(Dataset entries)
— Start —

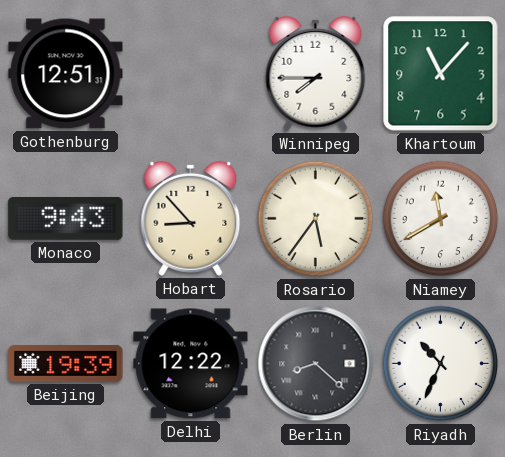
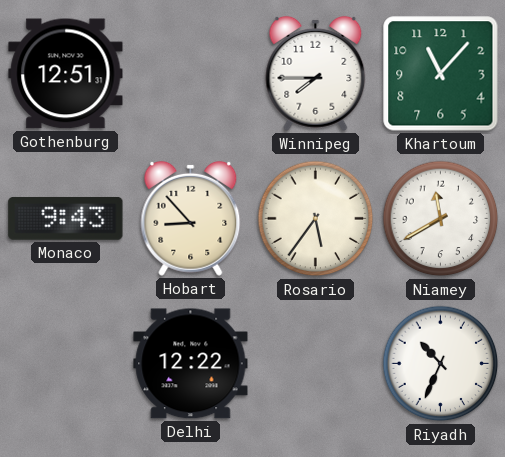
Beijing: 19:39 -> none
Berlin: 8:22 -> none
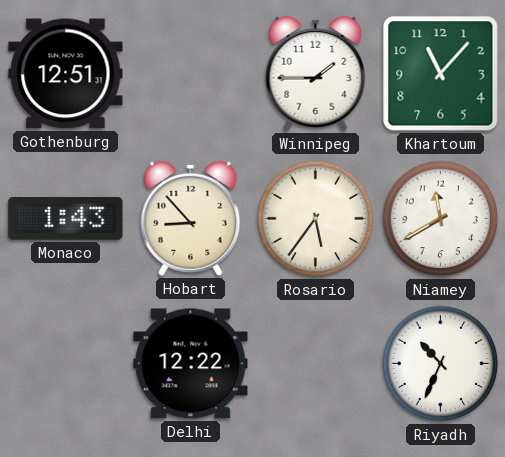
Winnipeg: 7:45 -> 1:45
Monaco: 9:43 -> 1:43
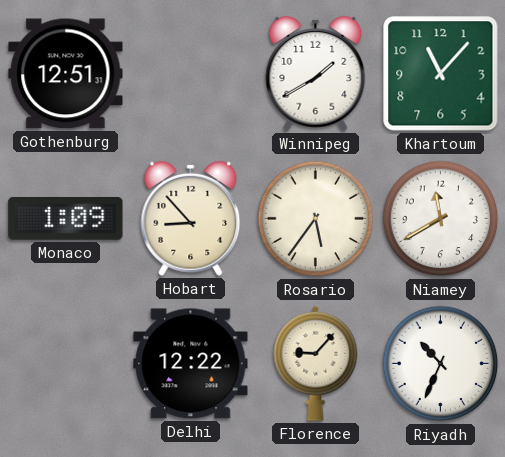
Winnipeg: 1:45 -> 1:40
Monaco: 1:43 -> 1:09
Florence: none -> 9:07
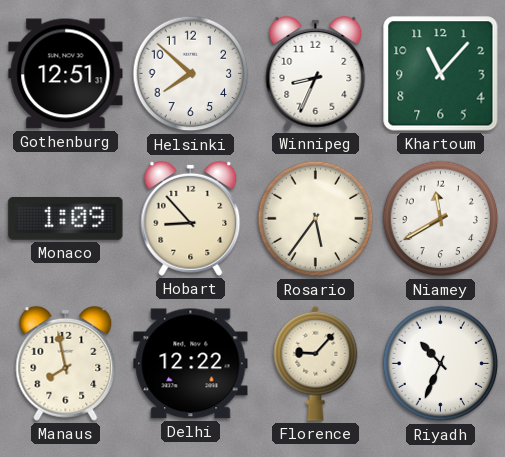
Helsinki: none -> 7:52
Winnipeg: 1:40 -> 8:34
Manaus: none -> 7:58
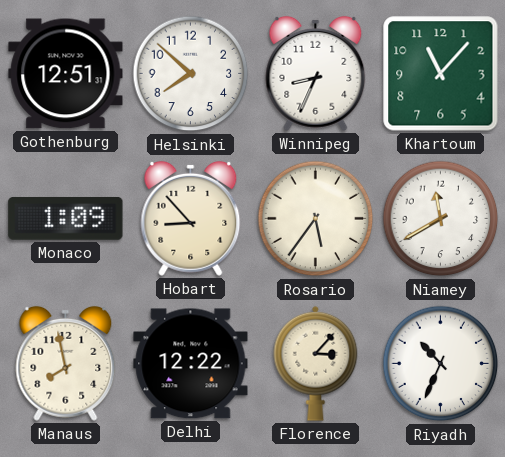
Florence: 9:07 -> 3:07
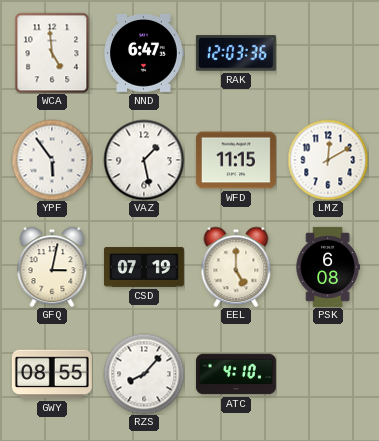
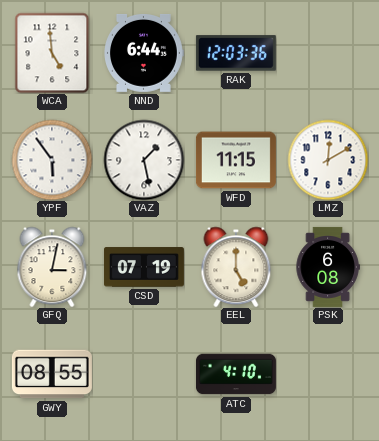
NND: 6:47 -> 6:44
RZS: 8:07 -> none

— End —

-- TASK DETAILS --
Reproduce the lines from the one containing "Winnipeg: 7:45 -> 1:45" through the final line of the clock change records, including both ends. Omit the pictures from your output.

-- WRITTEN RESPONSE --
Winnipeg: 7:45 -> 1:45
Monaco: 9:43 -> 1:43
Winnipeg: 1:45 -> 1:40
Monaco: 1:43 -> 1:09
Florence: none -> 9:07
Helsinki: none -> 7:52
Winnipeg: 1:40 -> 8:34
Manaus: none -> 7:58
Florence: 9:07 -> 3:07
NND: 6:47 -> 6:44
RZS: 8:07 -> none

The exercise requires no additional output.